▶ **Task prompt**:
Only one stretch of the records below should be repeated. It starts with the line containing "camera: 75 degrees right, 5 degrees up" and goes on through the line containing "(436, 145) = (465, 205): blue", exactly as written.

▶ **Material provided**:
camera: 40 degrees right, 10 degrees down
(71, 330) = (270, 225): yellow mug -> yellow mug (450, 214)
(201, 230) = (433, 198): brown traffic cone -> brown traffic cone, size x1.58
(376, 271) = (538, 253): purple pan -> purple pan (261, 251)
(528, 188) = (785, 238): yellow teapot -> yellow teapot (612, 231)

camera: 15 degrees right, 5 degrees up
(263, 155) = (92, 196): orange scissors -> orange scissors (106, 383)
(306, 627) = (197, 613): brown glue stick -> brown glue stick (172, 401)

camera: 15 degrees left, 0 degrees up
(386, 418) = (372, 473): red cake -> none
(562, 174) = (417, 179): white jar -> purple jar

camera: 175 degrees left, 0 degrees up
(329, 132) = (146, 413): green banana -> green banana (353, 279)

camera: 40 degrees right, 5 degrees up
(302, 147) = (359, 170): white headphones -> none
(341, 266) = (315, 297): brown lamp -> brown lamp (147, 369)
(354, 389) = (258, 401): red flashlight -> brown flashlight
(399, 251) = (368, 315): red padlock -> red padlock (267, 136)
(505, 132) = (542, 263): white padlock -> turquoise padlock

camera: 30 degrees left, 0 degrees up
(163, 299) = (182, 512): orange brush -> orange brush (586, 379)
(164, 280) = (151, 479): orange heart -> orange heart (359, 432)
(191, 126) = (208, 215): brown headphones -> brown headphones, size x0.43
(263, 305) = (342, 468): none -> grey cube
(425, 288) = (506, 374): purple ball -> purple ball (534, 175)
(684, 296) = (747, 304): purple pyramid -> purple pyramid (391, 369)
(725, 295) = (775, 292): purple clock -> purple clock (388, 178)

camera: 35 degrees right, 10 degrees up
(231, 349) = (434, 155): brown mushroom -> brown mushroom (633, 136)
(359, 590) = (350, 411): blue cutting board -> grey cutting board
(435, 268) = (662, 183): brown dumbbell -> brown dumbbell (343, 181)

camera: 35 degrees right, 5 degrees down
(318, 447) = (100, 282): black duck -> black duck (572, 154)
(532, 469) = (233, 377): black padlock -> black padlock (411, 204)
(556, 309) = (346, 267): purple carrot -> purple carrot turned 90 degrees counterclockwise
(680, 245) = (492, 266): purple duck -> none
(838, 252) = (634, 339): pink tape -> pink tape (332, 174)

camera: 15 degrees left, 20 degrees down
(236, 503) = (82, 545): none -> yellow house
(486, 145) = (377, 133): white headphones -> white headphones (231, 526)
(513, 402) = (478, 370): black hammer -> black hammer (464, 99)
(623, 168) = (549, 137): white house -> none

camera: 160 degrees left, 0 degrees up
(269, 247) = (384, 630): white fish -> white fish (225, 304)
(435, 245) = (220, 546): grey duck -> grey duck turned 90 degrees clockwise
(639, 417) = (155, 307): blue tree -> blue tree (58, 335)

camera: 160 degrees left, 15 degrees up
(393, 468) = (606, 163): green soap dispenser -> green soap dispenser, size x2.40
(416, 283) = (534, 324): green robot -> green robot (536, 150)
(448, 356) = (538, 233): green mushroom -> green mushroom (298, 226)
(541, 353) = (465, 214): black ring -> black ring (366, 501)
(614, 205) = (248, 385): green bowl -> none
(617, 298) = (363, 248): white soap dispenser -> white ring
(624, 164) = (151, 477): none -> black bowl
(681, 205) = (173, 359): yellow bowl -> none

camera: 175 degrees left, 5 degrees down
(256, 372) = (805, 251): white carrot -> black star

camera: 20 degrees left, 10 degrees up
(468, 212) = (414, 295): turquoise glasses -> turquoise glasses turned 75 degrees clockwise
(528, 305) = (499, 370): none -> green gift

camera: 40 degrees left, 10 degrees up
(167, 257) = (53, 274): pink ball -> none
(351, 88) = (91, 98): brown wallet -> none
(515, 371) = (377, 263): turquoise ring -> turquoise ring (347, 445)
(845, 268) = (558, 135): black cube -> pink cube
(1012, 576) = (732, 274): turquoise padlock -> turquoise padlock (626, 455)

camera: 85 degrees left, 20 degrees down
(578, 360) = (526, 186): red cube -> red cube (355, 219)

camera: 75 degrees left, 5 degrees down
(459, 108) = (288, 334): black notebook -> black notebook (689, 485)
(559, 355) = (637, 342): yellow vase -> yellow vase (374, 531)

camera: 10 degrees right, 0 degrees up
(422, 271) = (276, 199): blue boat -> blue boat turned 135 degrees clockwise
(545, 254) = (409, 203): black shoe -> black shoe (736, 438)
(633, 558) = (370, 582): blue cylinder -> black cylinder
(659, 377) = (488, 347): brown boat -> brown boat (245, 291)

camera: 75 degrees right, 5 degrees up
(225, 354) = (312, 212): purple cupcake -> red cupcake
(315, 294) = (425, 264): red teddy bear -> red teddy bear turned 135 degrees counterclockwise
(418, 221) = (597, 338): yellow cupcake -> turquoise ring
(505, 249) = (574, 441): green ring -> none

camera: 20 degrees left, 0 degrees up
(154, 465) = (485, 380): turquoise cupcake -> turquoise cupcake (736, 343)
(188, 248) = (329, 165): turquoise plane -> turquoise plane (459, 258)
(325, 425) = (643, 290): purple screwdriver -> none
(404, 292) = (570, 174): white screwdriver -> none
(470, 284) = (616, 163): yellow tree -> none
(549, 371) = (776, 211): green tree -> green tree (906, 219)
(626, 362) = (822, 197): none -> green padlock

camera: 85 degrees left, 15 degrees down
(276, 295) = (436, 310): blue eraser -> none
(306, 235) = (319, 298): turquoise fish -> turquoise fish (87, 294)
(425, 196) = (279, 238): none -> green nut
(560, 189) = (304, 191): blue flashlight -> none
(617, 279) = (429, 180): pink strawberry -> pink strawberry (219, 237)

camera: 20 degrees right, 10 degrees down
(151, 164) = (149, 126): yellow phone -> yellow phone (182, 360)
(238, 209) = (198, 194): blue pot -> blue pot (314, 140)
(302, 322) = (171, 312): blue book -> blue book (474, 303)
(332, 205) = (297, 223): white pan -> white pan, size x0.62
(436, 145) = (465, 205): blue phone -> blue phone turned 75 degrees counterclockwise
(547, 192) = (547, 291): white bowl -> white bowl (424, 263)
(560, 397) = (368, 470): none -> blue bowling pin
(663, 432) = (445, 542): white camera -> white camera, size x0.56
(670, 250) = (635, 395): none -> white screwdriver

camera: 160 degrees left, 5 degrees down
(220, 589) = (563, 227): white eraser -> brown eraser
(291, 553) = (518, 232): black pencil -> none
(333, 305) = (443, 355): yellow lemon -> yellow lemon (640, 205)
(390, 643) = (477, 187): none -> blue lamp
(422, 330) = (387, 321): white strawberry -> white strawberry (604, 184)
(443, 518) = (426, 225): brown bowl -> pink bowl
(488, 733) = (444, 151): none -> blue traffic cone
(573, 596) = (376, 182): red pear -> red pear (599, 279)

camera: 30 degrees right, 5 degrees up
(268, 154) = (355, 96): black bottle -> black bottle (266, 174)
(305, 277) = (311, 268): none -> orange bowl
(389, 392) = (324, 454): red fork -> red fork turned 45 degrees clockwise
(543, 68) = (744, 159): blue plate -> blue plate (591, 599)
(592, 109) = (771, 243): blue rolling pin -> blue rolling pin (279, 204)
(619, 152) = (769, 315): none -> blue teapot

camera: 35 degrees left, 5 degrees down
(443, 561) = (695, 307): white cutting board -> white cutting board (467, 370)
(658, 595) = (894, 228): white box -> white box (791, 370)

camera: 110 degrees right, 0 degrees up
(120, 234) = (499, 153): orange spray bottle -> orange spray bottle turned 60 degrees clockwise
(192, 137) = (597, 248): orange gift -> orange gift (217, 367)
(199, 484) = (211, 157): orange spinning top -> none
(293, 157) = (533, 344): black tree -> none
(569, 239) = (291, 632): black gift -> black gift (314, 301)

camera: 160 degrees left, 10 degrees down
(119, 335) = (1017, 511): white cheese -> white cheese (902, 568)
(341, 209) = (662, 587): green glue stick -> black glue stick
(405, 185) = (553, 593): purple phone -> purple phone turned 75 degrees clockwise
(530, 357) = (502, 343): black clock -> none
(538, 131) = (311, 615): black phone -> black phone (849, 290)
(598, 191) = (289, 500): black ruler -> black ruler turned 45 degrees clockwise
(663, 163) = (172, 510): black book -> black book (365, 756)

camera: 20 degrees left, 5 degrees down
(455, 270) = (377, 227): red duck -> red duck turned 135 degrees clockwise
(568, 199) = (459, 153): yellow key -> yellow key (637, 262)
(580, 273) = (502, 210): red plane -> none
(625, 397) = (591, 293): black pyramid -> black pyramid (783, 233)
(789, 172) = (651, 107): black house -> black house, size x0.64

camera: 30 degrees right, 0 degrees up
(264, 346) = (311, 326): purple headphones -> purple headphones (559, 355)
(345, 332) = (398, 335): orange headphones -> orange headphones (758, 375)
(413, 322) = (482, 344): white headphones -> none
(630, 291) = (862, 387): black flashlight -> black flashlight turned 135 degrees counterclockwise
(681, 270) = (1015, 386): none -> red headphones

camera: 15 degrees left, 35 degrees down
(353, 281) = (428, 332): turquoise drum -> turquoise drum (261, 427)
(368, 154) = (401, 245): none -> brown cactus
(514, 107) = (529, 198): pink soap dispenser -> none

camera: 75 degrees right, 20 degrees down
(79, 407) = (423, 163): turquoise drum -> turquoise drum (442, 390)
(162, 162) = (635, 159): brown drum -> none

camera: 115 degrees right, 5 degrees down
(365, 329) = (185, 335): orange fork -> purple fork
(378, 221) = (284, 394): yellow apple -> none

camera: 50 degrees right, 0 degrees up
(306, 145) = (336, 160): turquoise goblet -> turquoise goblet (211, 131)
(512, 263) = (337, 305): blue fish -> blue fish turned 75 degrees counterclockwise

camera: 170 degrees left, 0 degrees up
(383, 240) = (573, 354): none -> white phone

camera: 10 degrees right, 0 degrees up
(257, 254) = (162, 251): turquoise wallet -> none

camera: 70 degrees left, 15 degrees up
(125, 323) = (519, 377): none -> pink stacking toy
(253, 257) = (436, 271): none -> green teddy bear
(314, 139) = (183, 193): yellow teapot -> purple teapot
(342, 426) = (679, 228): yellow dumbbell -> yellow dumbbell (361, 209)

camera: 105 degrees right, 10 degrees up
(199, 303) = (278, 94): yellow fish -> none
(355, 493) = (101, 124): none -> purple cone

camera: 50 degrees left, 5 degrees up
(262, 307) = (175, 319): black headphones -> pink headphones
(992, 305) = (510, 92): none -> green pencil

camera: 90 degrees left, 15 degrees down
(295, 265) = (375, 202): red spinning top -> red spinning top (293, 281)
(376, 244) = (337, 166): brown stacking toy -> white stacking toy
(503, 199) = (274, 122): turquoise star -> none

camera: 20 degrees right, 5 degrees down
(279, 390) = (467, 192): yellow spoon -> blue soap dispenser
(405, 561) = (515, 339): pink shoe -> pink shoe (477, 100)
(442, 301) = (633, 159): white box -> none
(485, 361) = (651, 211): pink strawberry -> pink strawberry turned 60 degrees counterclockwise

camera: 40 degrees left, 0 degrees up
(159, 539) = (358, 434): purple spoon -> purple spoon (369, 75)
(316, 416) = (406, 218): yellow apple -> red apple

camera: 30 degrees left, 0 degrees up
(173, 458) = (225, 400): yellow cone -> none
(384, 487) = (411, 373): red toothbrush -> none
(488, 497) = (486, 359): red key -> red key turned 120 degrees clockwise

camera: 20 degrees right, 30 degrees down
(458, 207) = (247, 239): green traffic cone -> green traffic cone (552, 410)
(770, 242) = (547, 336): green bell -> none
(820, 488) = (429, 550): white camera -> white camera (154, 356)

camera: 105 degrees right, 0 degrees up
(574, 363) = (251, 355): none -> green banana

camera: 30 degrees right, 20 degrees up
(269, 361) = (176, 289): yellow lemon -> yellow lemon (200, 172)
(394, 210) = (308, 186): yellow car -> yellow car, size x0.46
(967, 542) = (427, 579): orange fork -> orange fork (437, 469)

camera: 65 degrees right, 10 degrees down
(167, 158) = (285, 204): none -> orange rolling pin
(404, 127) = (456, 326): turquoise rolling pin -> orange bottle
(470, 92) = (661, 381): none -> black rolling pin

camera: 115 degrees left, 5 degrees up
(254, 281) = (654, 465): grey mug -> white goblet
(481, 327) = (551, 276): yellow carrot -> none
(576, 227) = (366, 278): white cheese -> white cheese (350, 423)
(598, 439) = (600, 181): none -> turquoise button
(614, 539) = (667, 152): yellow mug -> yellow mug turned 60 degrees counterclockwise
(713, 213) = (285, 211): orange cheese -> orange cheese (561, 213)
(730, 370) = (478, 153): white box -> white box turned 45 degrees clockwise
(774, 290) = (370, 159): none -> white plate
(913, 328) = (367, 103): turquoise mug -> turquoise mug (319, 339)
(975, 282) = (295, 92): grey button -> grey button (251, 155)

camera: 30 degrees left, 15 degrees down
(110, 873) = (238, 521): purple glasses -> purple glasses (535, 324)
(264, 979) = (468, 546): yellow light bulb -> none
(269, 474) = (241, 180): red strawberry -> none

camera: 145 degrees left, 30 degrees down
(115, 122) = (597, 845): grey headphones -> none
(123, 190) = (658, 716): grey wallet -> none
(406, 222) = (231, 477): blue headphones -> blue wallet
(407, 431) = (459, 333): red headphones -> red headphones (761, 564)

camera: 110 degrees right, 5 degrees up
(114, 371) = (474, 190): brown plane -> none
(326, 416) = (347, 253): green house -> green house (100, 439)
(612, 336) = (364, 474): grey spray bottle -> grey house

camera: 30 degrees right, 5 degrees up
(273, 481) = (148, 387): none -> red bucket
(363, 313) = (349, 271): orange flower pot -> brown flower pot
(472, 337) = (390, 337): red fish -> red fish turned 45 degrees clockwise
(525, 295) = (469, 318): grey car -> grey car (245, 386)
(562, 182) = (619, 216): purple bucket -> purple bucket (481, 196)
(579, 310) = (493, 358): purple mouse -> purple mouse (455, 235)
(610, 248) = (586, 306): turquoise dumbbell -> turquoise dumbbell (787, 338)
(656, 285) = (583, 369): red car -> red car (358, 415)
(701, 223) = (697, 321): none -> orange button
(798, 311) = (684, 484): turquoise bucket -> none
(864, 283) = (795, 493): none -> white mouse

▶ **Response for this exercise**:
camera: 75 degrees right, 5 degrees up
(225, 354) = (312, 212): purple cupcake -> red cupcake
(315, 294) = (425, 264): red teddy bear -> red teddy bear turned 135 degrees counterclockwise
(418, 221) = (597, 338): yellow cupcake -> turquoise ring
(505, 249) = (574, 441): green ring -> none

camera: 20 degrees left, 0 degrees up
(154, 465) = (485, 380): turquoise cupcake -> turquoise cupcake (736, 343)
(188, 248) = (329, 165): turquoise plane -> turquoise plane (459, 258)
(325, 425) = (643, 290): purple screwdriver -> none
(404, 292) = (570, 174): white screwdriver -> none
(470, 284) = (616, 163): yellow tree -> none
(549, 371) = (776, 211): green tree -> green tree (906, 219)
(626, 362) = (822, 197): none -> green padlock

camera: 85 degrees left, 15 degrees down
(276, 295) = (436, 310): blue eraser -> none
(306, 235) = (319, 298): turquoise fish -> turquoise fish (87, 294)
(425, 196) = (279, 238): none -> green nut
(560, 189) = (304, 191): blue flashlight -> none
(617, 279) = (429, 180): pink strawberry -> pink strawberry (219, 237)

camera: 20 degrees right, 10 degrees down
(151, 164) = (149, 126): yellow phone -> yellow phone (182, 360)
(238, 209) = (198, 194): blue pot -> blue pot (314, 140)
(302, 322) = (171, 312): blue book -> blue book (474, 303)
(332, 205) = (297, 223): white pan -> white pan, size x0.62
(436, 145) = (465, 205): blue phone -> blue phone turned 75 degrees counterclockwise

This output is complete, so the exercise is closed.